> Extracted material
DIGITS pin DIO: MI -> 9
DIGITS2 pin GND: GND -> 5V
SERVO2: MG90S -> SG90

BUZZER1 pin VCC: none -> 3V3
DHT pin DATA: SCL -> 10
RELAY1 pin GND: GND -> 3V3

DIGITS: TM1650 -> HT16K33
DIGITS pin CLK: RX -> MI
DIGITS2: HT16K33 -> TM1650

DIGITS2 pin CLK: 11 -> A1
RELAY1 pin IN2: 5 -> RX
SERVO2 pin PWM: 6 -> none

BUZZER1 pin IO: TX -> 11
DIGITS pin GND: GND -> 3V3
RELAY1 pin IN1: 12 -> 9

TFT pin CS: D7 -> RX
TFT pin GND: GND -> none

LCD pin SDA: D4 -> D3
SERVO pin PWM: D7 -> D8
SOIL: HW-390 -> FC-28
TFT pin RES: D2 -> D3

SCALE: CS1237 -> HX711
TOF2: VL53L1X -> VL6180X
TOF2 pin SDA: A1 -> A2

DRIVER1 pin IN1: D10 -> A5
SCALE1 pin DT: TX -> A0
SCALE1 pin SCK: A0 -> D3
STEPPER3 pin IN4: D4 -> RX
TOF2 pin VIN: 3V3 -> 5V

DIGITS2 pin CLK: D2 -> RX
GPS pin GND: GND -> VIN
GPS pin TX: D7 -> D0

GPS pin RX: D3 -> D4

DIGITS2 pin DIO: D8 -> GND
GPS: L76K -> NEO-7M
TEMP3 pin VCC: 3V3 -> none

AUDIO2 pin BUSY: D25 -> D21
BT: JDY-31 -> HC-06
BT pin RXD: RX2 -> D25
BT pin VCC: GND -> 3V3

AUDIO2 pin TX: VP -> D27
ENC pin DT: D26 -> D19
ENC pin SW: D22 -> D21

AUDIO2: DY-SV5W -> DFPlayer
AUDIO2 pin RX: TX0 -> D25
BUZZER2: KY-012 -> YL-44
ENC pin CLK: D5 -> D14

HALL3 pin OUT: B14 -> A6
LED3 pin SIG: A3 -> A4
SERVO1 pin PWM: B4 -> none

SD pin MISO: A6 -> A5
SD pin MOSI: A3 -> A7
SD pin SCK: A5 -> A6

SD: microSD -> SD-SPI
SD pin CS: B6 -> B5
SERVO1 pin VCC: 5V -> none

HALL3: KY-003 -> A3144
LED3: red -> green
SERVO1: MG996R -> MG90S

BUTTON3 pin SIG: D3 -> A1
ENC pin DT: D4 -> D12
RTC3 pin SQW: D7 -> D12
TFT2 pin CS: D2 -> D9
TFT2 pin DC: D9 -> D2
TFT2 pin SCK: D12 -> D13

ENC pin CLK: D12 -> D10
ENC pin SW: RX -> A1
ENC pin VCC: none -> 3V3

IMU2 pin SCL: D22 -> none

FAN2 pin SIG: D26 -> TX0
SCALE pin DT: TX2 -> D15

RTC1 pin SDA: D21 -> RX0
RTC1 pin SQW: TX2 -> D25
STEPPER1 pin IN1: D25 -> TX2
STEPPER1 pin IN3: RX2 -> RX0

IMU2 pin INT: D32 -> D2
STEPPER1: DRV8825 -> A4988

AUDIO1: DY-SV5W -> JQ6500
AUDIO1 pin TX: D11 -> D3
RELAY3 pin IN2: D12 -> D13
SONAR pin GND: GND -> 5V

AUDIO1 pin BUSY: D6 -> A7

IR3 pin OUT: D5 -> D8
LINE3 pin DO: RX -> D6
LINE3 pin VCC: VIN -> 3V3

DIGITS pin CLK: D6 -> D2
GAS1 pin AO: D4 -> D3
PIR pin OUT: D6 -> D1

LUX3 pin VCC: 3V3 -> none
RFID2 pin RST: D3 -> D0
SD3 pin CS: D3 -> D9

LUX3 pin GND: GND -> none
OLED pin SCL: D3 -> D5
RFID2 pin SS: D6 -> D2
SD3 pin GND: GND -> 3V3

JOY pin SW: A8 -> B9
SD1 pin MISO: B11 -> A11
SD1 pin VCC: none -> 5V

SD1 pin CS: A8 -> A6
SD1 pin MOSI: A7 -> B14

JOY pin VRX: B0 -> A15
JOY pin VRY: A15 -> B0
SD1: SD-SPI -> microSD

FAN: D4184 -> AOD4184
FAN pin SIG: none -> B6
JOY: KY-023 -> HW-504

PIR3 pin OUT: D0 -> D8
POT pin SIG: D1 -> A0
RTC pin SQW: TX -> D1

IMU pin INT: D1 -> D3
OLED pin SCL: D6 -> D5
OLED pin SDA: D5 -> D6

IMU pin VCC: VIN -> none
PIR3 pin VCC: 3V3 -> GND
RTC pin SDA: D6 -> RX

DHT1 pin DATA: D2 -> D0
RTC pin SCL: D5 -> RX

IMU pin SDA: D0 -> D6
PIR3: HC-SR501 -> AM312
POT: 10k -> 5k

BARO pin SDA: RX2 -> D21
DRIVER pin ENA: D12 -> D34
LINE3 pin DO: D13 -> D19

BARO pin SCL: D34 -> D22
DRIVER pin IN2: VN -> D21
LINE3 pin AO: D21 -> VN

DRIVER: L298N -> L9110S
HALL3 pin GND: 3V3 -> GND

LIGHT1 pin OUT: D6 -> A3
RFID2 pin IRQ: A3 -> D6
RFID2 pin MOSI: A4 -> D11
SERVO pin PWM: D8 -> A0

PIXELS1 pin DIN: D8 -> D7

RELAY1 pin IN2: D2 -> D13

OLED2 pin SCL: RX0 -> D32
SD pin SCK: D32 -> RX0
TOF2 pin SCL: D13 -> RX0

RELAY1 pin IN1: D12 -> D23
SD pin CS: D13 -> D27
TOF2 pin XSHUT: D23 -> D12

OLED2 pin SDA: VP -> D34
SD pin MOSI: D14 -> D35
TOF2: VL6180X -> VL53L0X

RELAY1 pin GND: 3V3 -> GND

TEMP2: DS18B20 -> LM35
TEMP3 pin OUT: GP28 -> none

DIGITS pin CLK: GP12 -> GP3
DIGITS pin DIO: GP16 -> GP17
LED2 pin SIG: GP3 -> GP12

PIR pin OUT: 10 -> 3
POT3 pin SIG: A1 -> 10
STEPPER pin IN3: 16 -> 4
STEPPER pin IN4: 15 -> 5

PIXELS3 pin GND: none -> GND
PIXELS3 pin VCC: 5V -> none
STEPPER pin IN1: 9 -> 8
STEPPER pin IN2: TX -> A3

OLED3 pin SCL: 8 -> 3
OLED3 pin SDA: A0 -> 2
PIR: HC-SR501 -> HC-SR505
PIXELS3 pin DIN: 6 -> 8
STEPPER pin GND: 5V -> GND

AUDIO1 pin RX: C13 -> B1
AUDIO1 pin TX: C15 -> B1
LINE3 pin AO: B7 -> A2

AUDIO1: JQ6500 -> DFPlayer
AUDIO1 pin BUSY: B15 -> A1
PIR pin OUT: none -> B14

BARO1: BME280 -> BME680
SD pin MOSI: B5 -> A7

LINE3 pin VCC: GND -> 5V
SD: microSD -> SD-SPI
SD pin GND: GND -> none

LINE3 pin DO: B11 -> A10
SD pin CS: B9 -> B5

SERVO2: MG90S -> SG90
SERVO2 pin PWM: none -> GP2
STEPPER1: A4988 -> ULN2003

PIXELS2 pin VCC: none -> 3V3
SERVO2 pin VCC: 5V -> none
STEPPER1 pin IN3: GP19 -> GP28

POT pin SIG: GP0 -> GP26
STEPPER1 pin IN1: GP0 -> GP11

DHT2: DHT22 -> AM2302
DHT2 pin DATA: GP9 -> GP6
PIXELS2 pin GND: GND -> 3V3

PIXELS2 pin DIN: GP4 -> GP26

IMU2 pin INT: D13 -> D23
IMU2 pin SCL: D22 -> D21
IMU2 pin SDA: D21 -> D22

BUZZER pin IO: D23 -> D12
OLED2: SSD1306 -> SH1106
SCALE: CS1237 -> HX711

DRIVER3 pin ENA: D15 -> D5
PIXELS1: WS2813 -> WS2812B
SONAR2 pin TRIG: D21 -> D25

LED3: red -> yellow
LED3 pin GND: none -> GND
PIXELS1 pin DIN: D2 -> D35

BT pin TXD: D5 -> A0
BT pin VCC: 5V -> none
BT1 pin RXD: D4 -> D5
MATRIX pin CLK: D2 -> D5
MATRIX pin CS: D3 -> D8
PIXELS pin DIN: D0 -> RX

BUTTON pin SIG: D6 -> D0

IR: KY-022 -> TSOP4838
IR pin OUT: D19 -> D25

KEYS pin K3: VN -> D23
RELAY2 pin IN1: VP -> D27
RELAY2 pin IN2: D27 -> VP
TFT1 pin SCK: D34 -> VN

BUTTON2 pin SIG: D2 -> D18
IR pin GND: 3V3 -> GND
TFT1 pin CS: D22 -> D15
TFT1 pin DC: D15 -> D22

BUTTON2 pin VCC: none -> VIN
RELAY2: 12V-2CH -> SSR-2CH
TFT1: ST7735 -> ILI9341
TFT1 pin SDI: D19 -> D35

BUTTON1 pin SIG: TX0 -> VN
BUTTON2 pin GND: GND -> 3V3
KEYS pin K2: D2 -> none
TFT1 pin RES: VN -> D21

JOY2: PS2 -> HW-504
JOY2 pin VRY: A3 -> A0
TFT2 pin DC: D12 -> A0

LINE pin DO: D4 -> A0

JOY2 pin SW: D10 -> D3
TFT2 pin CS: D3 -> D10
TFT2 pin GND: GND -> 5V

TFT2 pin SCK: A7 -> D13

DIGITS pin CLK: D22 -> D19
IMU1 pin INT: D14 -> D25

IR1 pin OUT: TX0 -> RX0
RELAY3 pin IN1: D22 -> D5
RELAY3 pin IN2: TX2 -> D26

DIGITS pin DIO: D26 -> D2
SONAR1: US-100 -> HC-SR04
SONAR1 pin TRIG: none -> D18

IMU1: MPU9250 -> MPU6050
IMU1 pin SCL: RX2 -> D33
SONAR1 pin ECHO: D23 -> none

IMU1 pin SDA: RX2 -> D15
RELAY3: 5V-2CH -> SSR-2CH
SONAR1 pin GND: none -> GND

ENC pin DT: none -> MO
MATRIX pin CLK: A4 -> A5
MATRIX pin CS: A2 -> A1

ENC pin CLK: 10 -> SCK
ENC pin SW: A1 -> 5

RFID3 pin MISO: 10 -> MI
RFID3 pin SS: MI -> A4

> Your goal
What is the number of lines in the material above that include "MISO"? Answer with the number only.

> Your solution
3